WORK ITEM –
Write out, word for word, every line in the data below from the one containing "Radiergummi/grün (363 269)" to the one containing "Hut/schwarz (147 349)", both of them included.

GIVEN ENTRIES –
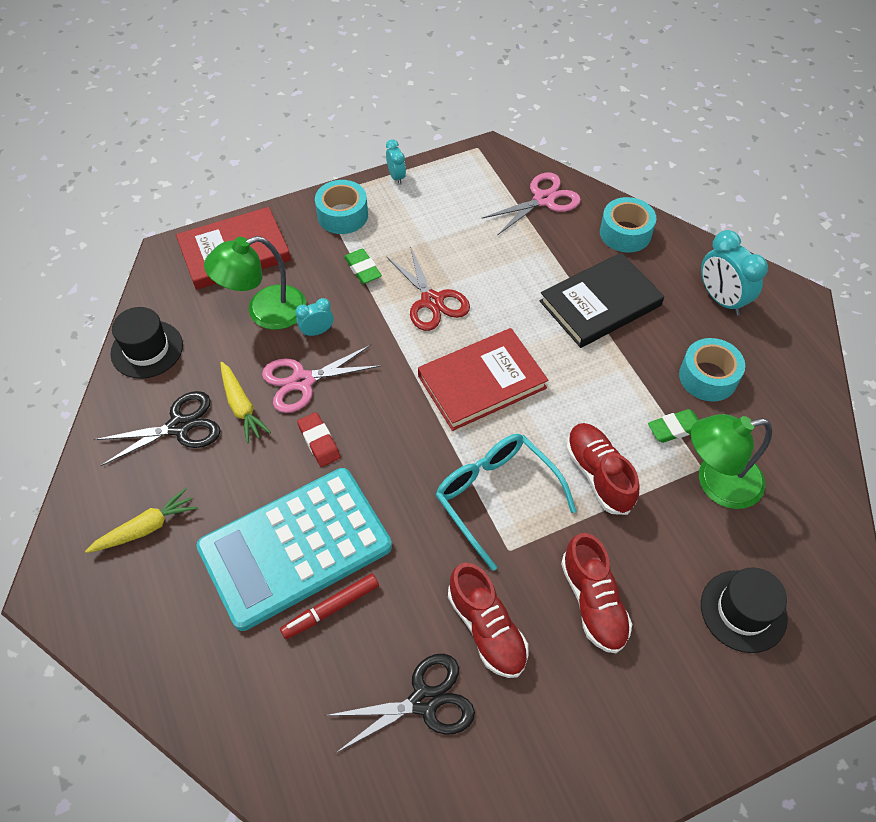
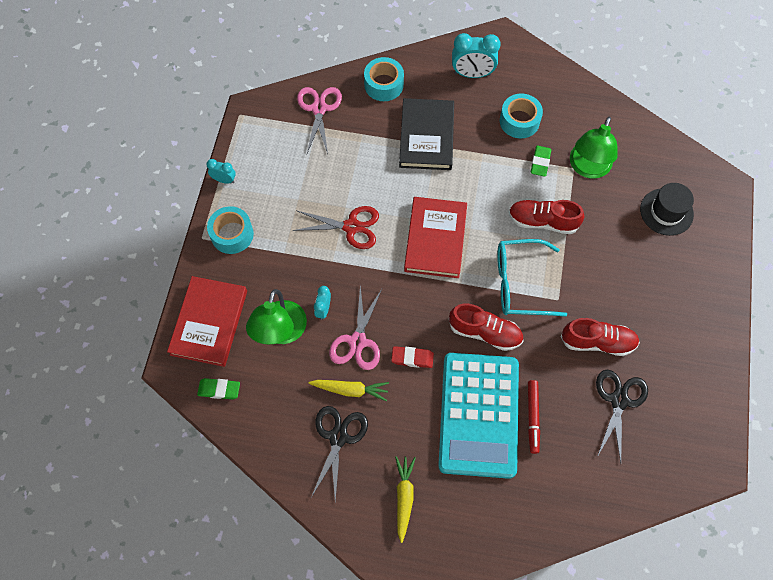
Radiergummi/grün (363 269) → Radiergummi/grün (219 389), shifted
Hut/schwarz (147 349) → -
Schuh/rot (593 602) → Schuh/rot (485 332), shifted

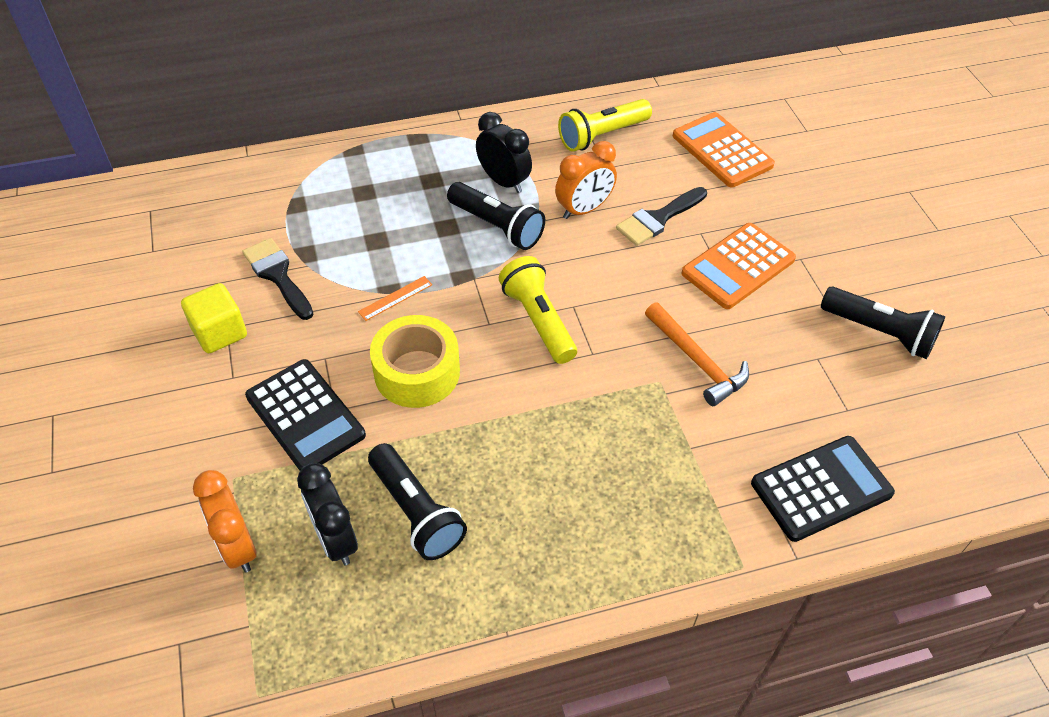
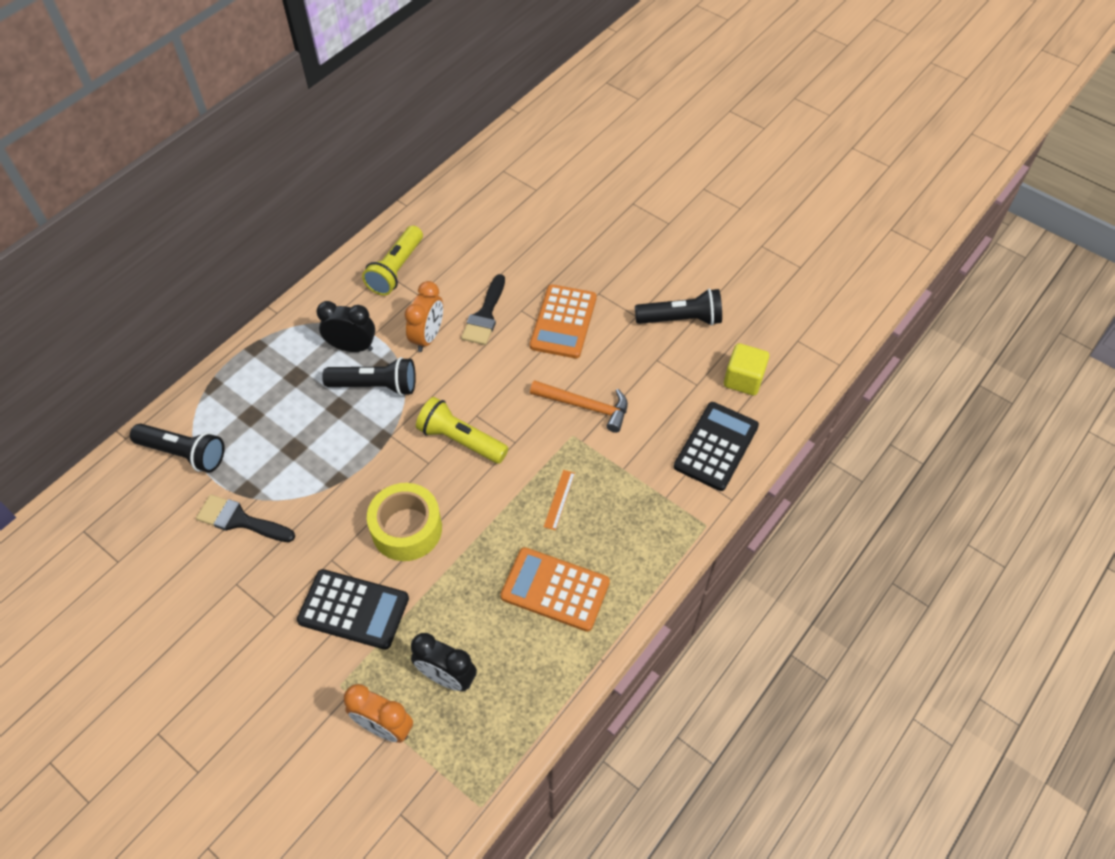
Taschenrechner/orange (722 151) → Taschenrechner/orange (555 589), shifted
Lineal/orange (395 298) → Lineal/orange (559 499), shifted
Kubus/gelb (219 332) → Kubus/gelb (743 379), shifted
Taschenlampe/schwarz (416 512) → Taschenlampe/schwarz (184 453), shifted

...

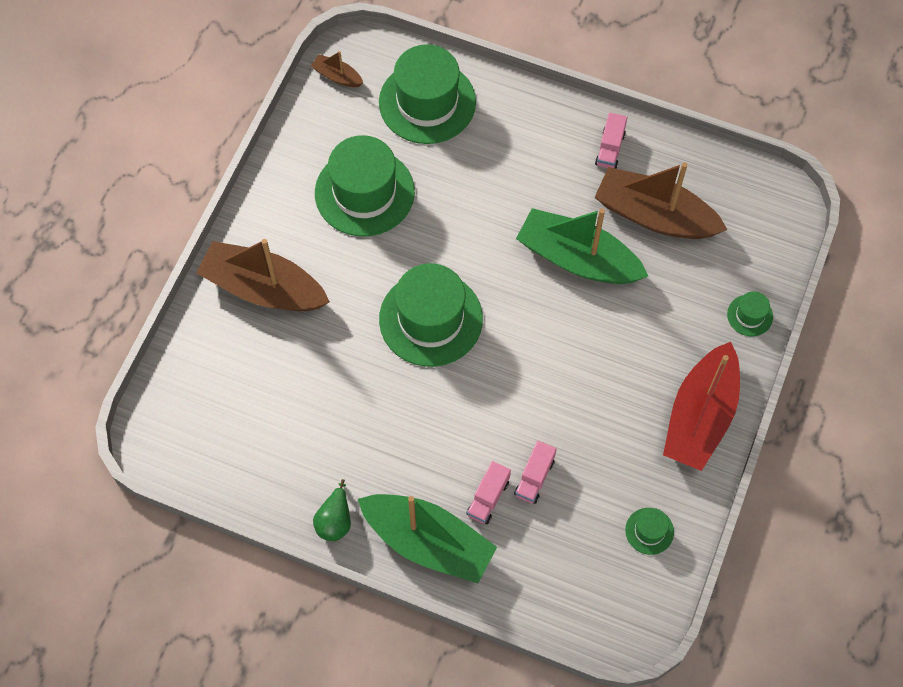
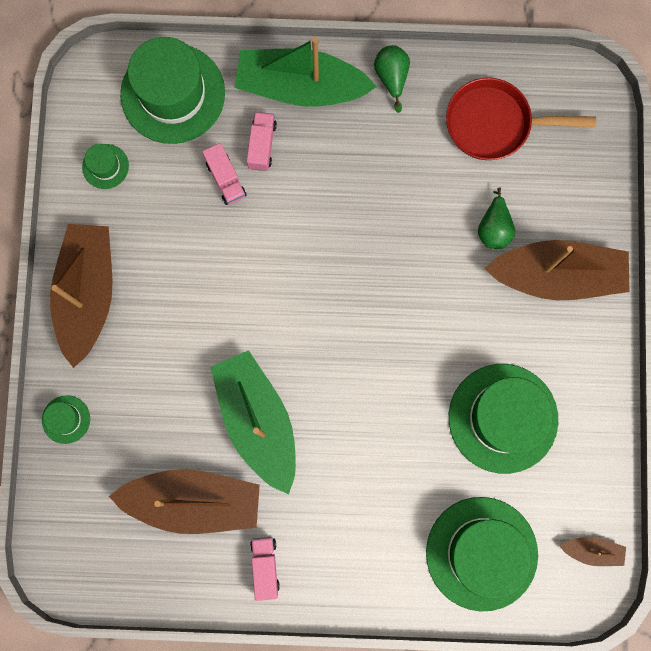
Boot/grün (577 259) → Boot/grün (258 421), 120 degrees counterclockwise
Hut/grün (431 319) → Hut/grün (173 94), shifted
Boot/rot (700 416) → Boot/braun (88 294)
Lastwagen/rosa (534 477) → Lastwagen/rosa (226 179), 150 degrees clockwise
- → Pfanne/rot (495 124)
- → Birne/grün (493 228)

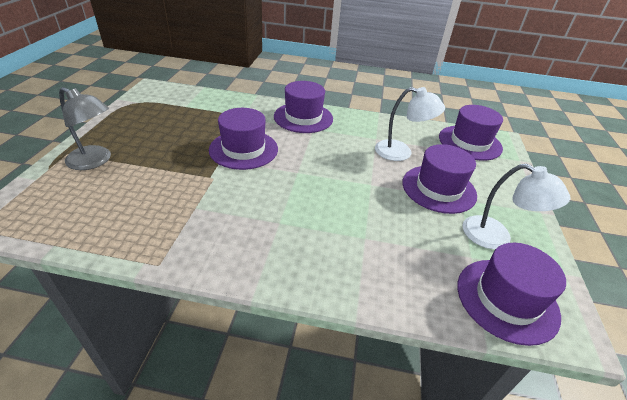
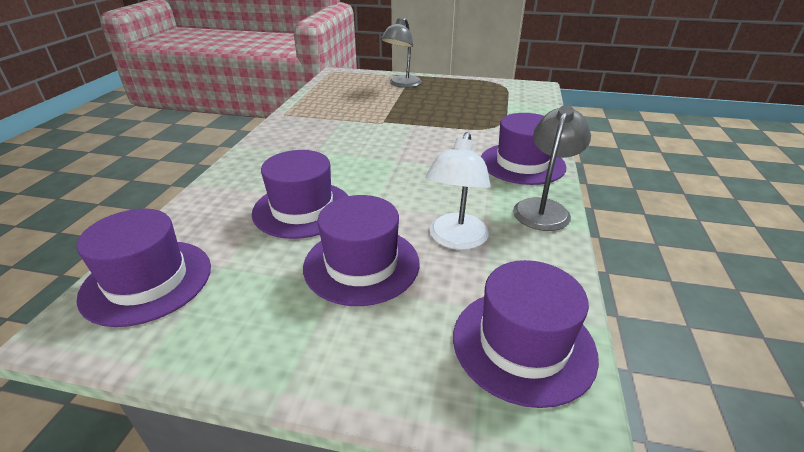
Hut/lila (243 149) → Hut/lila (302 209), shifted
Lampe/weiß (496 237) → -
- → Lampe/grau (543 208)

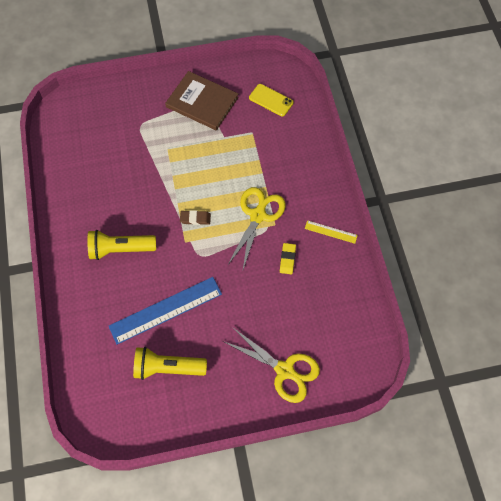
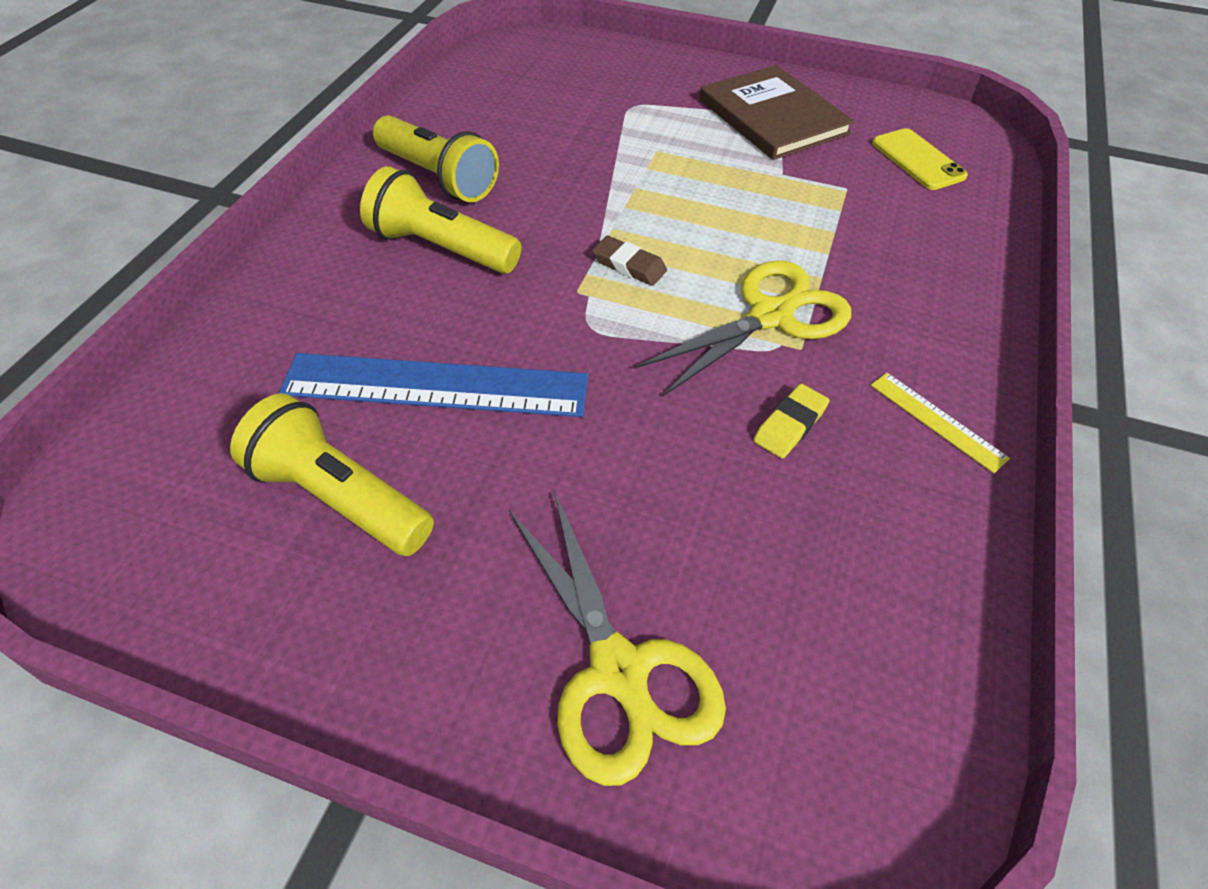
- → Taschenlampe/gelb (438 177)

RESPONSE –
Radiergummi/grün (363 269) → Radiergummi/grün (219 389), shifted
Hut/schwarz (147 349) → -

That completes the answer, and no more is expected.